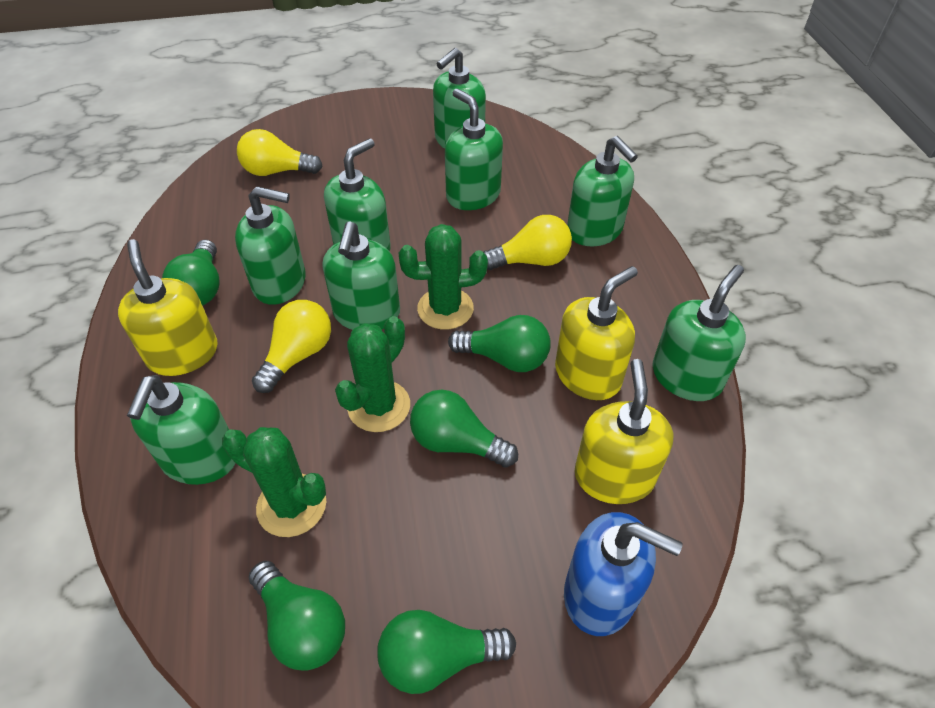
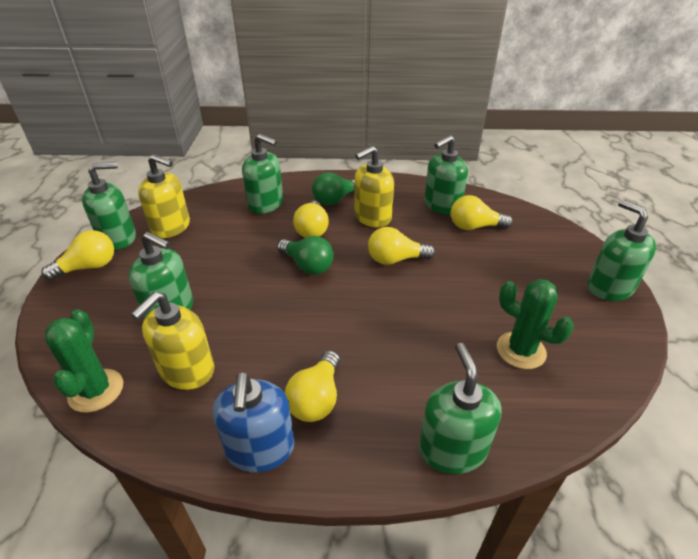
green cactus: 3 -> 2
green light bulb: 5 -> 2
green soap dispenser: 8 -> 6
yellow light bulb: 3 -> 5

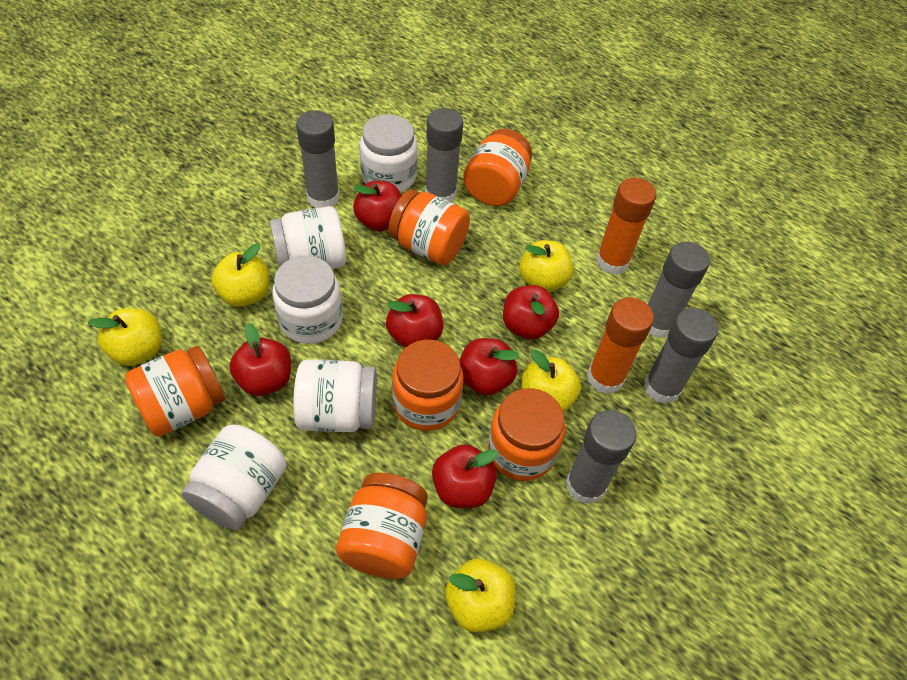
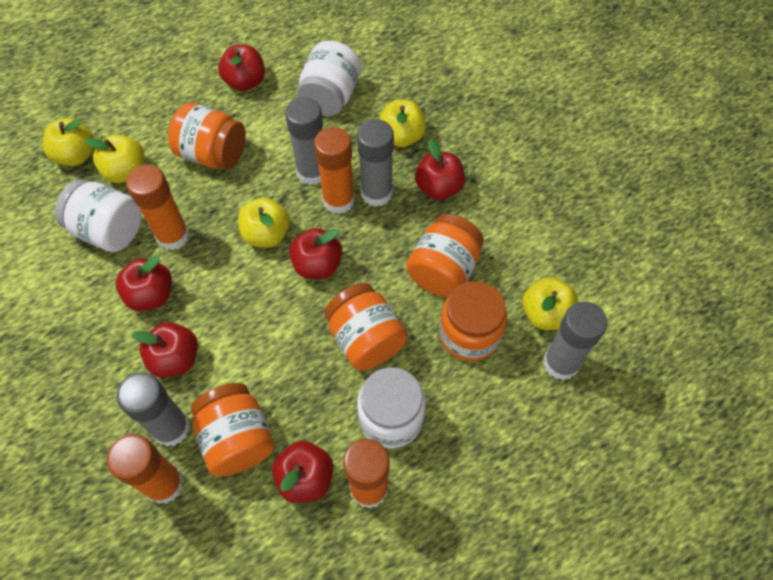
grey glue stick: 5 -> 4
orange glue stick: 2 -> 4
orange jar: 6 -> 5
white jar: 5 -> 3

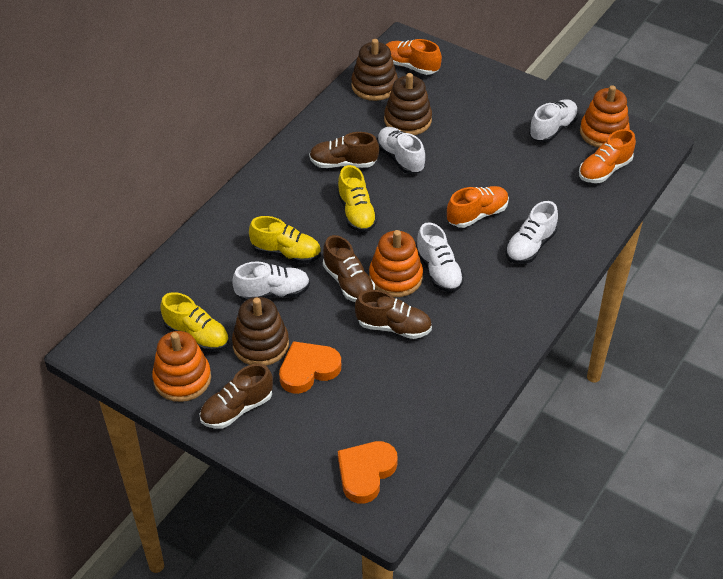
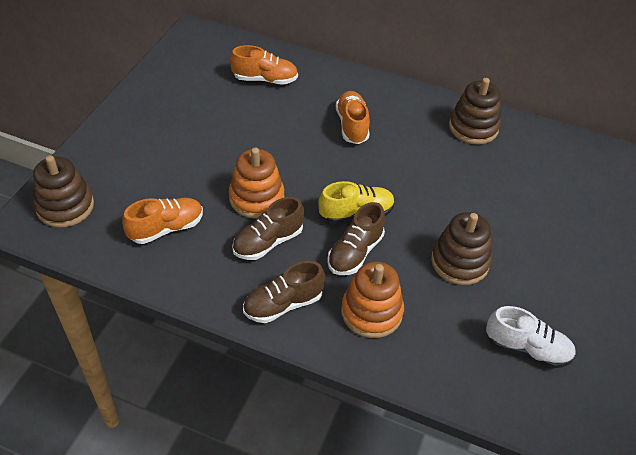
brown shoe: 4 -> 3
orange heart: 2 -> 0
orange stacking toy: 3 -> 2
white shoe: 5 -> 1
yellow shoe: 3 -> 1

•••

_Work instructions_
Within the listing above, how many lines hold the string "orange"? Answer with the number only.

_Exercise answer_
4